**Work to be completed:** Return the lines from the line containing "(756, 479) = (560, 507): blue" through the last line of the material below, exactly as they appear and with no others.

**Exercise data:**
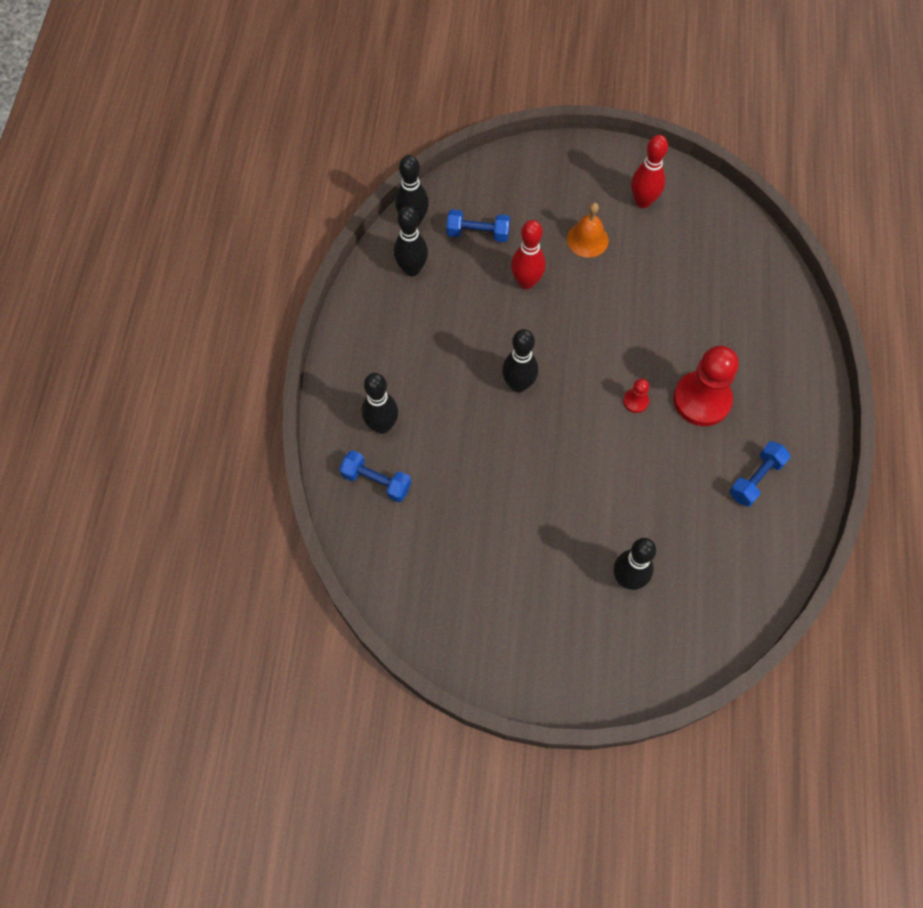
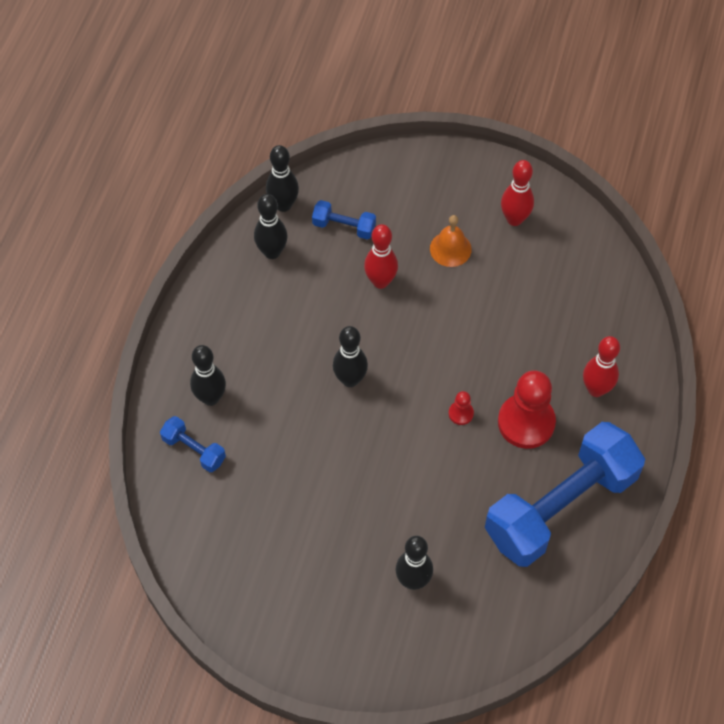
camera: 10 degrees right, 5 degrees down
(756, 479) = (560, 507): blue dumbbell -> blue dumbbell, size x2.40
(762, 356) = (596, 389): none -> red bowling pin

**Answer to this exercise:**
(756, 479) = (560, 507): blue dumbbell -> blue dumbbell, size x2.40
(762, 356) = (596, 389): none -> red bowling pin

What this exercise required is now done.